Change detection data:
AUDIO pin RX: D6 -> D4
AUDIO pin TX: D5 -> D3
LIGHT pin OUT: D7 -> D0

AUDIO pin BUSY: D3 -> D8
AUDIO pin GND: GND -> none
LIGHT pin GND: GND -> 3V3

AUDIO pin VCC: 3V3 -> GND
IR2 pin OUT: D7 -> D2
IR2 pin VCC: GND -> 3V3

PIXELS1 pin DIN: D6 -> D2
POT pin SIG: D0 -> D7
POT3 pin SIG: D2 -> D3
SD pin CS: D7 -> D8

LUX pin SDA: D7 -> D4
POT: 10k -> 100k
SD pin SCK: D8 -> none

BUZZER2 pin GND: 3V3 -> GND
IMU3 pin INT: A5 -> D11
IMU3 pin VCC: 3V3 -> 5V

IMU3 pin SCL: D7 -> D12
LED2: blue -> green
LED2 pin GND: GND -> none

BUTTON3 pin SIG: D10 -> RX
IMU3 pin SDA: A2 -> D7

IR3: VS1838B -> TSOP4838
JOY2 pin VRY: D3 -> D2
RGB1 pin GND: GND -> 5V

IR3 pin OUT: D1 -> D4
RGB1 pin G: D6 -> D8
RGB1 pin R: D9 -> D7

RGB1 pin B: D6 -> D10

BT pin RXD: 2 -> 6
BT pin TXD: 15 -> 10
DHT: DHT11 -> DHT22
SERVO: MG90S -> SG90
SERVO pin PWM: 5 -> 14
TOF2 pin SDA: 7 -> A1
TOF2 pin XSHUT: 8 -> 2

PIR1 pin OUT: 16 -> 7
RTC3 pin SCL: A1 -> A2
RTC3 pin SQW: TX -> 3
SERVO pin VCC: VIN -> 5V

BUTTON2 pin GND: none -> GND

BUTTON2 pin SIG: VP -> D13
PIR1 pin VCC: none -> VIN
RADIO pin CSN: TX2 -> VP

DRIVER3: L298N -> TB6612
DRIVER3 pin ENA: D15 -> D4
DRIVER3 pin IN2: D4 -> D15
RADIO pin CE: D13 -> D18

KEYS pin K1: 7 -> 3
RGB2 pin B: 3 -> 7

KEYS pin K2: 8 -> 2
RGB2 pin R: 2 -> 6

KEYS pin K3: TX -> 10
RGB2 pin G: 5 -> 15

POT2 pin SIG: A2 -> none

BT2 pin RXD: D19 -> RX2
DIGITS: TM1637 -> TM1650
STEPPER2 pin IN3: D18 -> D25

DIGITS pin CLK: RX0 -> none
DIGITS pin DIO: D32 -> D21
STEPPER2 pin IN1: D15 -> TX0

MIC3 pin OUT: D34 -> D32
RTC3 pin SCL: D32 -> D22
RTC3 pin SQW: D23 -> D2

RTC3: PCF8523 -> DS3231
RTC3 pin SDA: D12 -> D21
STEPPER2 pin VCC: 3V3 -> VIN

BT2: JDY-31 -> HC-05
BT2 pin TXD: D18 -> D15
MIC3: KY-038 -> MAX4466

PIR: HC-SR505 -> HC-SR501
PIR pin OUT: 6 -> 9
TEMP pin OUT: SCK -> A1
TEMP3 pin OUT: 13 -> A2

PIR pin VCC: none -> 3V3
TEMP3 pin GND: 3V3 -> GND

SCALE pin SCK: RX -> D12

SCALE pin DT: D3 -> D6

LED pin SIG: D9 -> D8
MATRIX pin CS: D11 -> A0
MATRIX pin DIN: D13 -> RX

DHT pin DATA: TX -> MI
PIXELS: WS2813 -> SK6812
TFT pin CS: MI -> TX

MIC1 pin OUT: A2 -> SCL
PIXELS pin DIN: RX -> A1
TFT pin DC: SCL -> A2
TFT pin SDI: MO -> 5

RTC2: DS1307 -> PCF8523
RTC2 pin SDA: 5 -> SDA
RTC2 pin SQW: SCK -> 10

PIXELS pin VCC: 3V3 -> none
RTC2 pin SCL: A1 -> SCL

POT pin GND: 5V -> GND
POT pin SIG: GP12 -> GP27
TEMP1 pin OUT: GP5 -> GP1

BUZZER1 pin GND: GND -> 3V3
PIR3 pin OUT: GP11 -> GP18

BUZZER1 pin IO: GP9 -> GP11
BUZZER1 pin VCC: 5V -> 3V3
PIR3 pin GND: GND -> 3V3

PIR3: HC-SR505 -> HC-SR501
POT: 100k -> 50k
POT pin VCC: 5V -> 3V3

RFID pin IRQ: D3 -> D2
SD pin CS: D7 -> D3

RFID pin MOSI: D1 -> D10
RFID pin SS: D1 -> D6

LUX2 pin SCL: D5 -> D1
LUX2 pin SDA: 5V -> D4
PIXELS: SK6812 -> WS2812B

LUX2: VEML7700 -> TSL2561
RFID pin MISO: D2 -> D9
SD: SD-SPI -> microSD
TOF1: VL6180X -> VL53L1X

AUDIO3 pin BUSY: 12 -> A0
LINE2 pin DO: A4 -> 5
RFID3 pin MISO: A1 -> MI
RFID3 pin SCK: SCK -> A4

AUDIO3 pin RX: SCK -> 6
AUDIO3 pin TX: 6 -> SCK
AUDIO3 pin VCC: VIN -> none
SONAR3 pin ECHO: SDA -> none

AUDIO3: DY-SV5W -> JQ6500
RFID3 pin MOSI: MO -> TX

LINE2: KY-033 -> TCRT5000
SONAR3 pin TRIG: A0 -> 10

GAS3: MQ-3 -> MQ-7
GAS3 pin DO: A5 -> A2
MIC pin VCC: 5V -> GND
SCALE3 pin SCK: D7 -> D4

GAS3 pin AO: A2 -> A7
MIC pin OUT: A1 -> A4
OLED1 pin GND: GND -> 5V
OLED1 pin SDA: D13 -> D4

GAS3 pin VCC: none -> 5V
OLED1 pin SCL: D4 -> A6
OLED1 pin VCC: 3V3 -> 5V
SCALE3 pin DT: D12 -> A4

What is required =
Return exactly, and only, the lines above starting at the line that contains "RTC3 pin SCL: D32 -> D22" and ending at the line that contains "OLED1 pin SCL: D4 -> A6".

Result of the task =
RTC3 pin SCL: D32 -> D22
RTC3 pin SQW: D23 -> D2

RTC3: PCF8523 -> DS3231
RTC3 pin SDA: D12 -> D21
STEPPER2 pin VCC: 3V3 -> VIN

BT2: JDY-31 -> HC-05
BT2 pin TXD: D18 -> D15
MIC3: KY-038 -> MAX4466

PIR: HC-SR505 -> HC-SR501
PIR pin OUT: 6 -> 9
TEMP pin OUT: SCK -> A1
TEMP3 pin OUT: 13 -> A2

PIR pin VCC: none -> 3V3
TEMP3 pin GND: 3V3 -> GND

SCALE pin SCK: RX -> D12

SCALE pin DT: D3 -> D6

LED pin SIG: D9 -> D8
MATRIX pin CS: D11 -> A0
MATRIX pin DIN: D13 -> RX

DHT pin DATA: TX -> MI
PIXELS: WS2813 -> SK6812
TFT pin CS: MI -> TX

MIC1 pin OUT: A2 -> SCL
PIXELS pin DIN: RX -> A1
TFT pin DC: SCL -> A2
TFT pin SDI: MO -> 5

RTC2: DS1307 -> PCF8523
RTC2 pin SDA: 5 -> SDA
RTC2 pin SQW: SCK -> 10

PIXELS pin VCC: 3V3 -> none
RTC2 pin SCL: A1 -> SCL

POT pin GND: 5V -> GND
POT pin SIG: GP12 -> GP27
TEMP1 pin OUT: GP5 -> GP1

BUZZER1 pin GND: GND -> 3V3
PIR3 pin OUT: GP11 -> GP18

BUZZER1 pin IO: GP9 -> GP11
BUZZER1 pin VCC: 5V -> 3V3
PIR3 pin GND: GND -> 3V3

PIR3: HC-SR505 -> HC-SR501
POT: 100k -> 50k
POT pin VCC: 5V -> 3V3

RFID pin IRQ: D3 -> D2
SD pin CS: D7 -> D3

RFID pin MOSI: D1 -> D10
RFID pin SS: D1 -> D6

LUX2 pin SCL: D5 -> D1
LUX2 pin SDA: 5V -> D4
PIXELS: SK6812 -> WS2812B

LUX2: VEML7700 -> TSL2561
RFID pin MISO: D2 -> D9
SD: SD-SPI -> microSD
TOF1: VL6180X -> VL53L1X

AUDIO3 pin BUSY: 12 -> A0
LINE2 pin DO: A4 -> 5
RFID3 pin MISO: A1 -> MI
RFID3 pin SCK: SCK -> A4

AUDIO3 pin RX: SCK -> 6
AUDIO3 pin TX: 6 -> SCK
AUDIO3 pin VCC: VIN -> none
SONAR3 pin ECHO: SDA -> none

AUDIO3: DY-SV5W -> JQ6500
RFID3 pin MOSI: MO -> TX

LINE2: KY-033 -> TCRT5000
SONAR3 pin TRIG: A0 -> 10

GAS3: MQ-3 -> MQ-7
GAS3 pin DO: A5 -> A2
MIC pin VCC: 5V -> GND
SCALE3 pin SCK: D7 -> D4

GAS3 pin AO: A2 -> A7
MIC pin OUT: A1 -> A4
OLED1 pin GND: GND -> 5V
OLED1 pin SDA: D13 -> D4

GAS3 pin VCC: none -> 5V
OLED1 pin SCL: D4 -> A6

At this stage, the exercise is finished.